-- Problem --
Retype the line in which "The purple bowl ended" appears, then every line after it until the records end. Leave out the pictures.

..............................

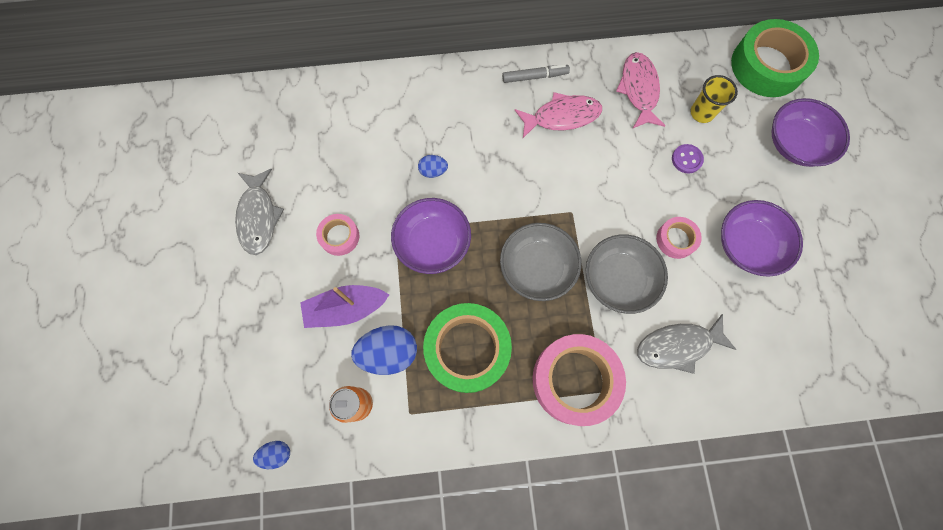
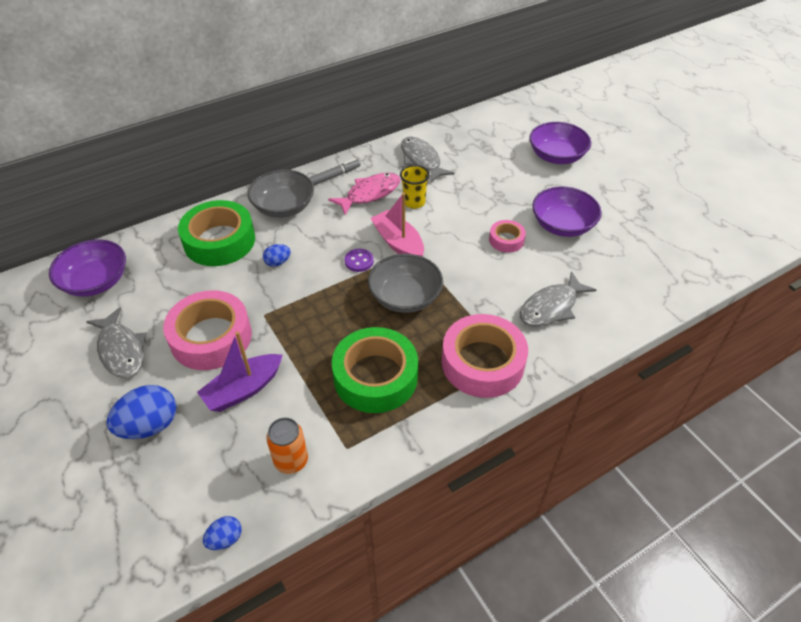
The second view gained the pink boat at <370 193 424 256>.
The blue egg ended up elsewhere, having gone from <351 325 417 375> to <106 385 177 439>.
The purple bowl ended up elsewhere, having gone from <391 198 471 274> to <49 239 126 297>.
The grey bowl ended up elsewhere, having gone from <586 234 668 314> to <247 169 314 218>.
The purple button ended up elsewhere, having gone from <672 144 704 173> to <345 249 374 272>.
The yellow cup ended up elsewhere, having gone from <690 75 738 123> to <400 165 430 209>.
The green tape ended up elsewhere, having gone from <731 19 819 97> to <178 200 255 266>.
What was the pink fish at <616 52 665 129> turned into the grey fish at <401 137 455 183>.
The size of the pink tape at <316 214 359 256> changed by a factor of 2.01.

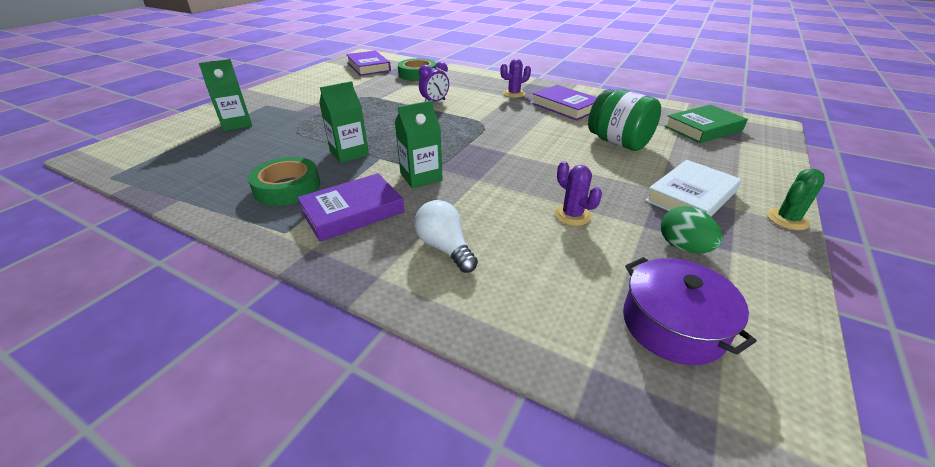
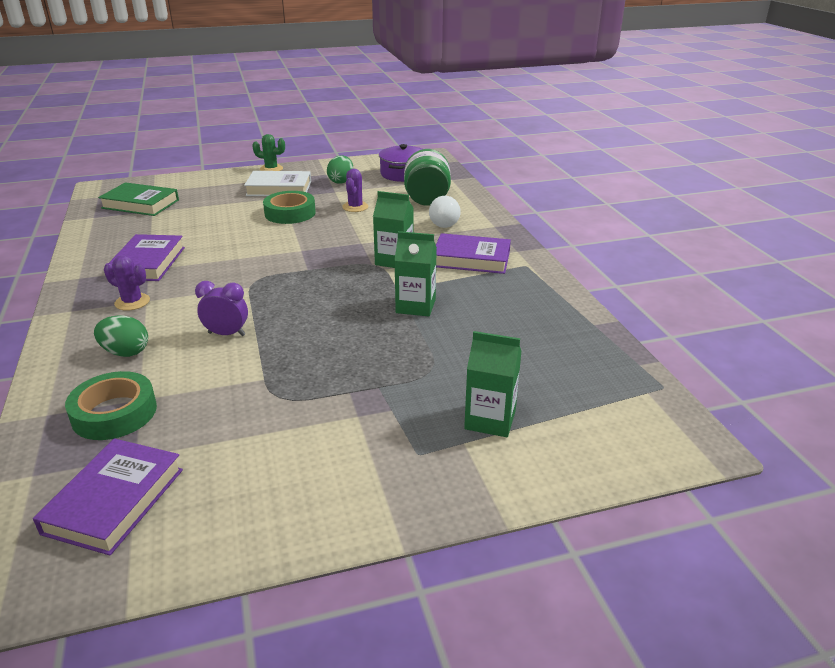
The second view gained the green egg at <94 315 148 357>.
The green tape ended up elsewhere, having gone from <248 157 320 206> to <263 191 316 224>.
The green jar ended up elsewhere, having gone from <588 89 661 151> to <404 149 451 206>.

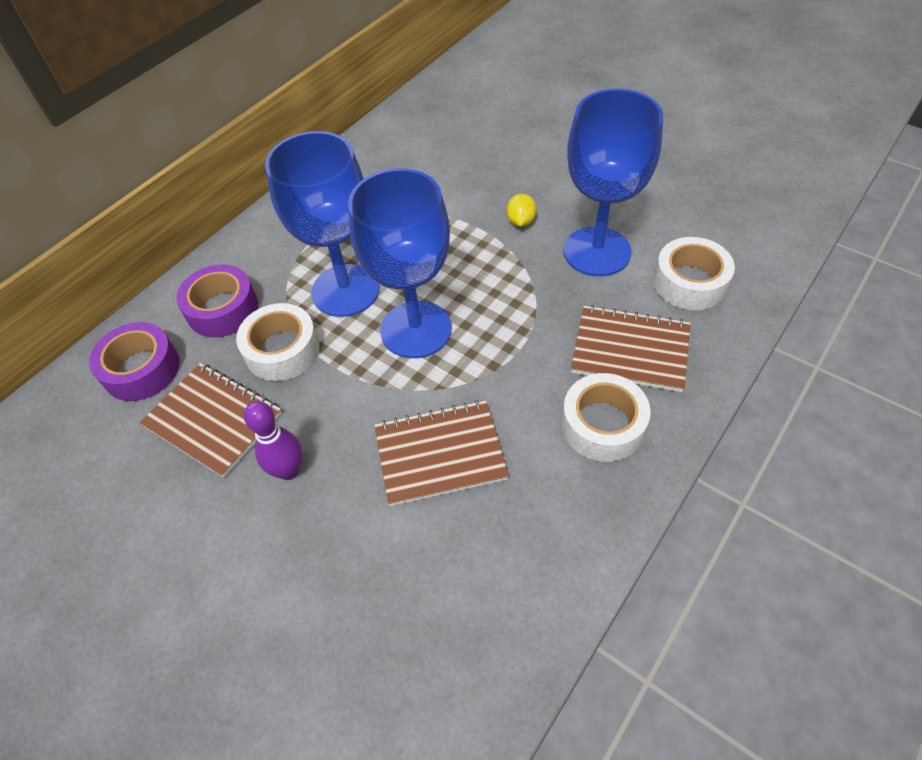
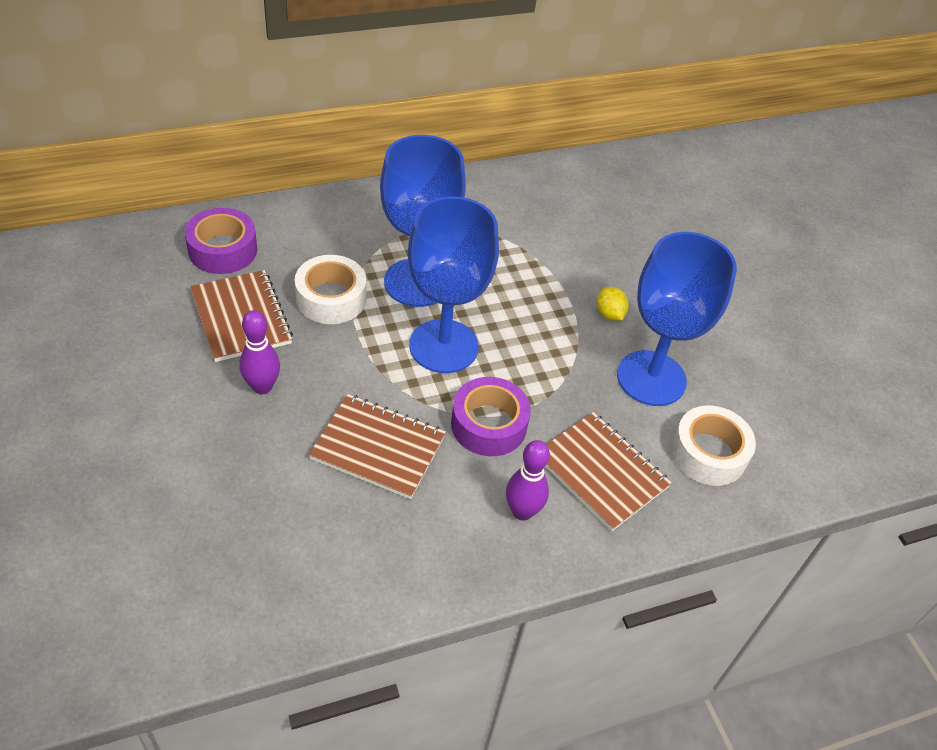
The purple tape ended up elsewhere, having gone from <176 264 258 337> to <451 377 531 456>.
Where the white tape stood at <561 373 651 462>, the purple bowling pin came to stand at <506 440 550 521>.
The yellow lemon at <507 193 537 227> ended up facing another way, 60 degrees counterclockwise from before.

..............................

-- Expected answer --
The purple bowl ended up elsewhere, having gone from <391 198 471 274> to <49 239 126 297>.
The grey bowl ended up elsewhere, having gone from <586 234 668 314> to <247 169 314 218>.
The purple button ended up elsewhere, having gone from <672 144 704 173> to <345 249 374 272>.
The yellow cup ended up elsewhere, having gone from <690 75 738 123> to <400 165 430 209>.
The green tape ended up elsewhere, having gone from <731 19 819 97> to <178 200 255 266>.
What was the pink fish at <616 52 665 129> turned into the grey fish at <401 137 455 183>.
The size of the pink tape at <316 214 359 256> changed by a factor of 2.01.

The second view gained the green egg at <94 315 148 357>.
The green tape ended up elsewhere, having gone from <248 157 320 206> to <263 191 316 224>.
The green jar ended up elsewhere, having gone from <588 89 661 151> to <404 149 451 206>.

The purple tape ended up elsewhere, having gone from <176 264 258 337> to <451 377 531 456>.
Where the white tape stood at <561 373 651 462>, the purple bowling pin came to stand at <506 440 550 521>.
The yellow lemon at <507 193 537 227> ended up facing another way, 60 degrees counterclockwise from before.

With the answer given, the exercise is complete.